START Information provided

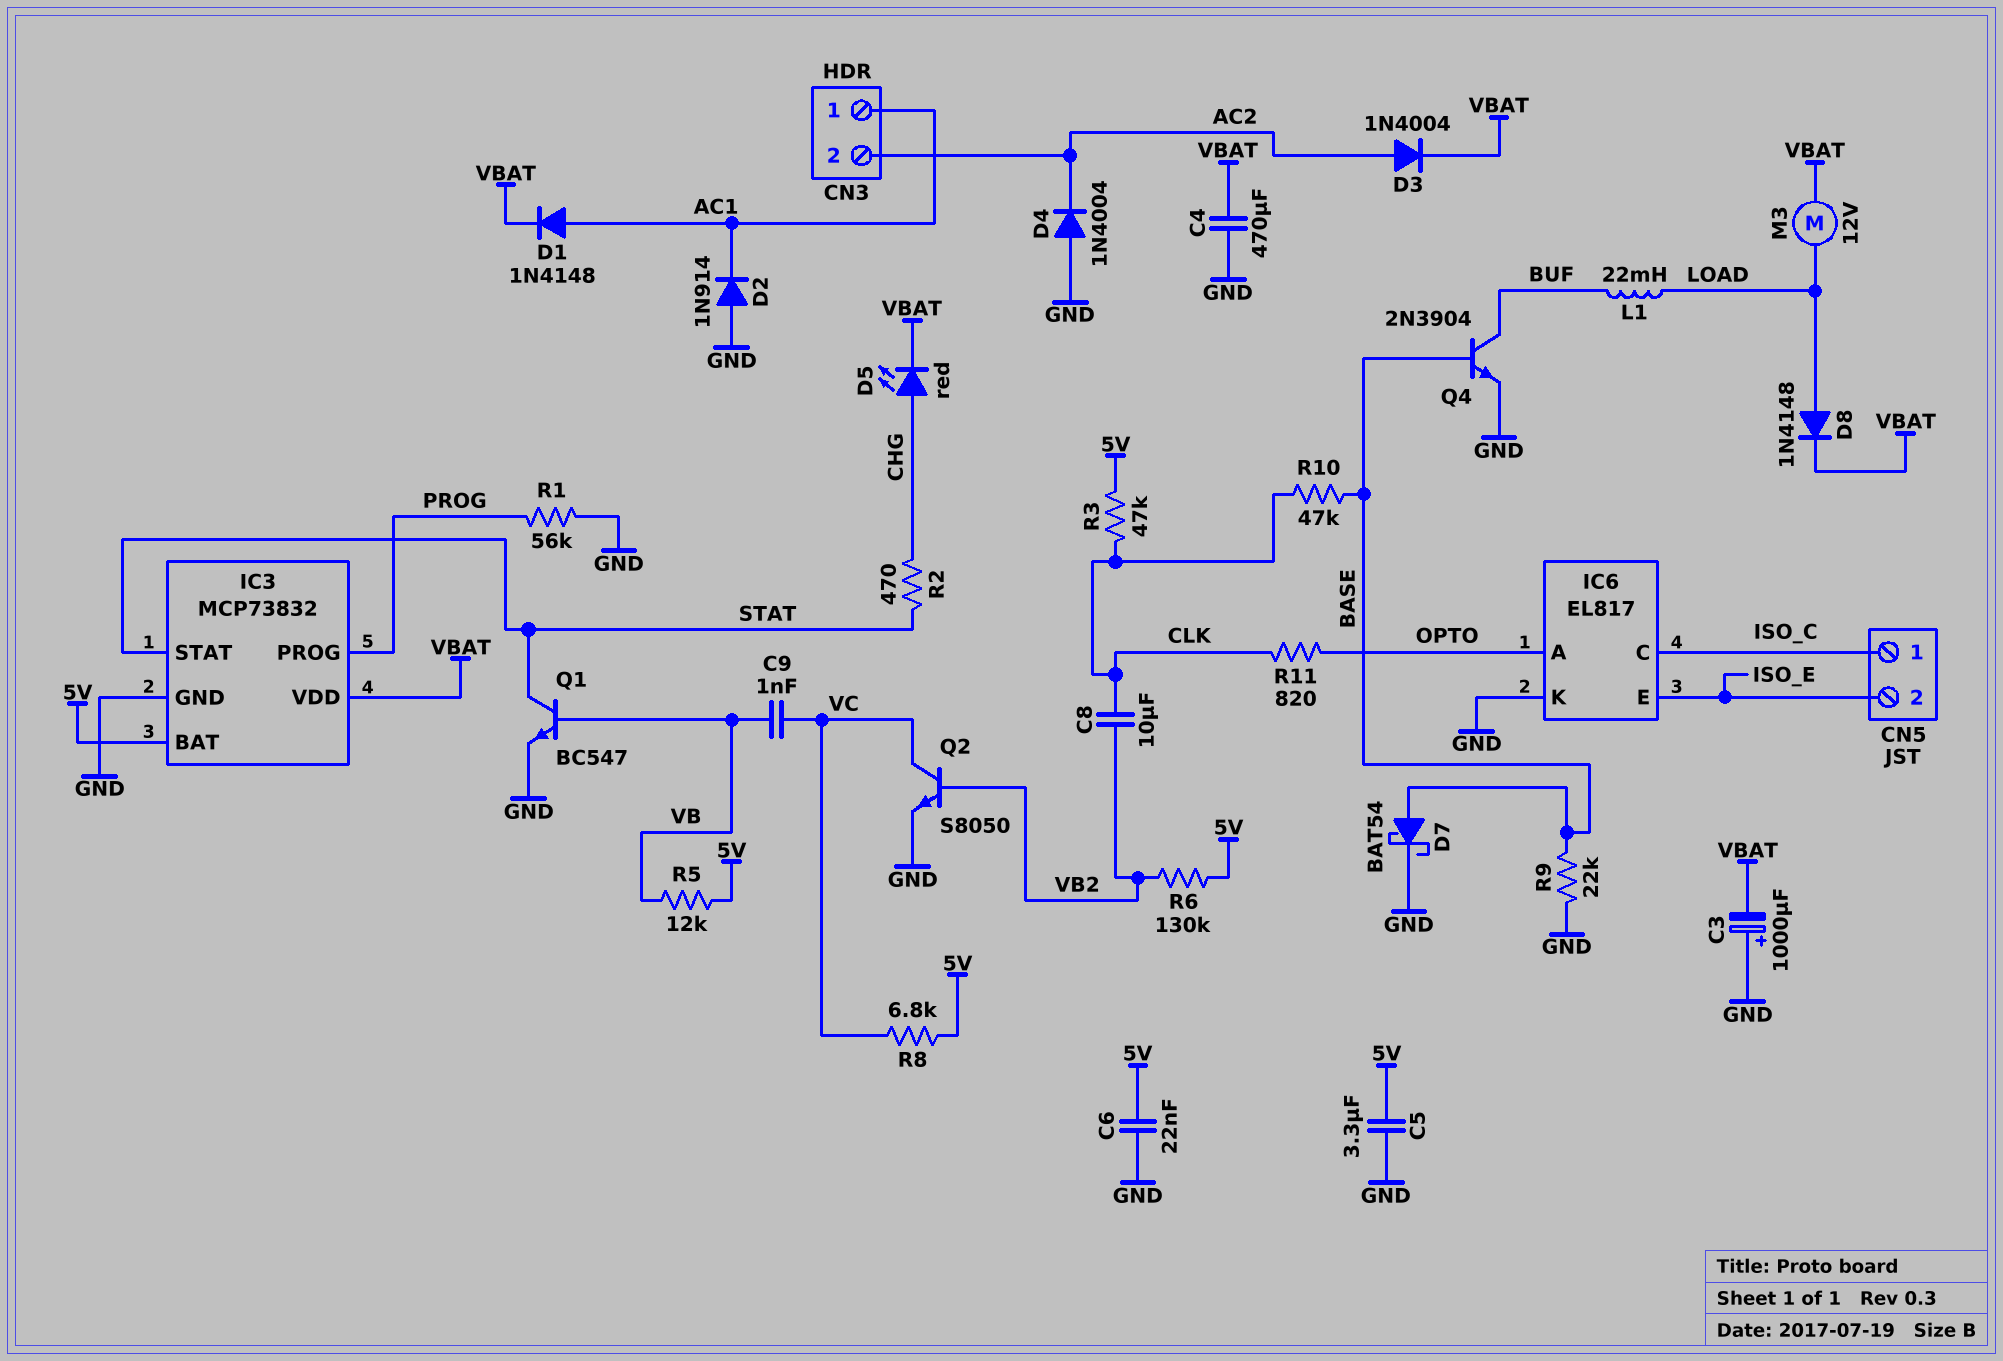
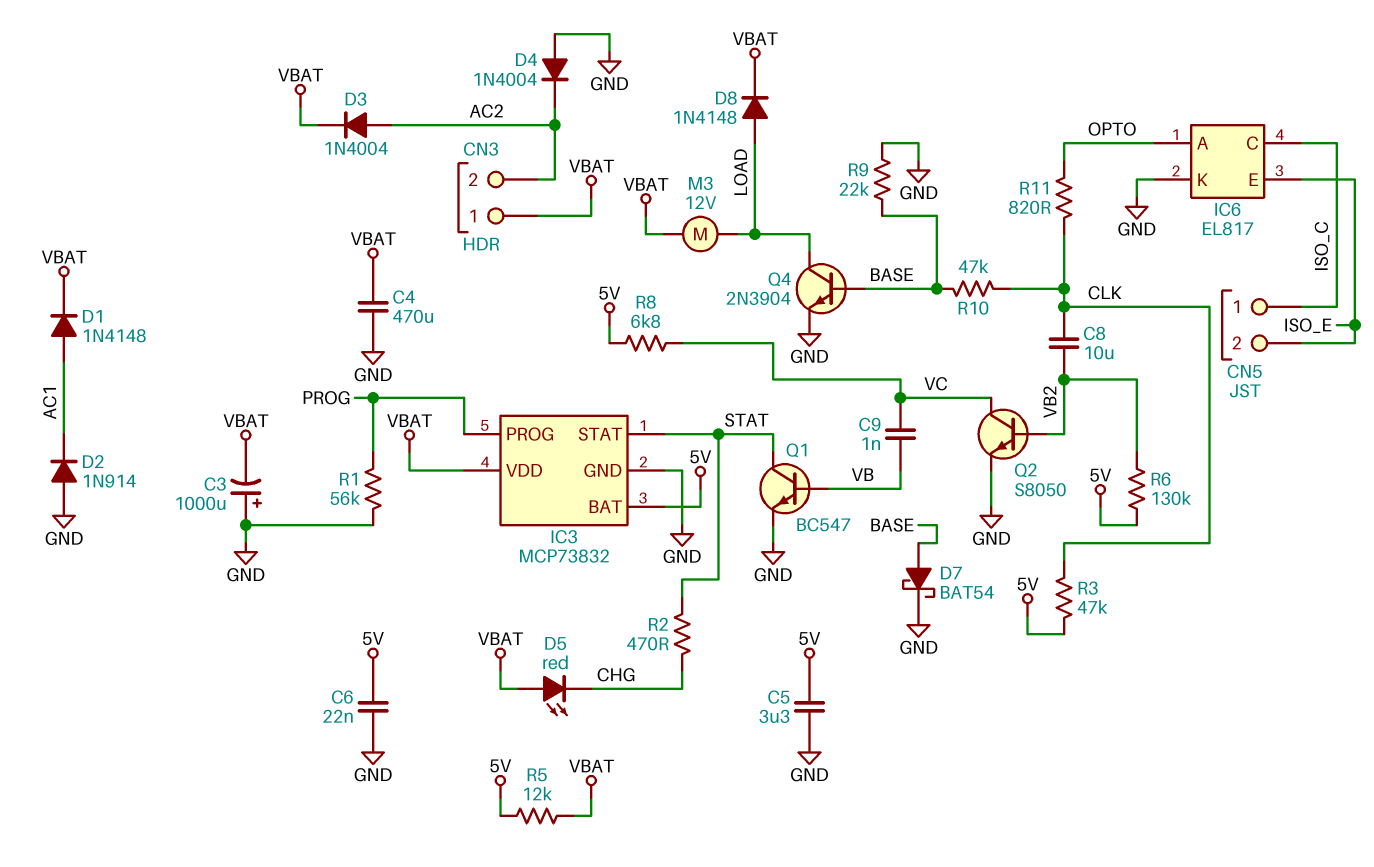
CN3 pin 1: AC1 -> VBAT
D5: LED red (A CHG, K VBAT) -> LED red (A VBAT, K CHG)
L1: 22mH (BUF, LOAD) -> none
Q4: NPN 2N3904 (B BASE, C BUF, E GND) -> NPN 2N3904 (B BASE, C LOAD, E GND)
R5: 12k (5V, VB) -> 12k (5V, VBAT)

END Information provided

■ Exercise directions
Each line above should be written out again unchanged; no images are to be carried over.

■ Exercise solution
CN3 pin 1: AC1 -> VBAT
D5: LED red (A CHG, K VBAT) -> LED red (A VBAT, K CHG)
L1: 22mH (BUF, LOAD) -> none
Q4: NPN 2N3904 (B BASE, C BUF, E GND) -> NPN 2N3904 (B BASE, C LOAD, E GND)
R5: 12k (5V, VB) -> 12k (5V, VBAT)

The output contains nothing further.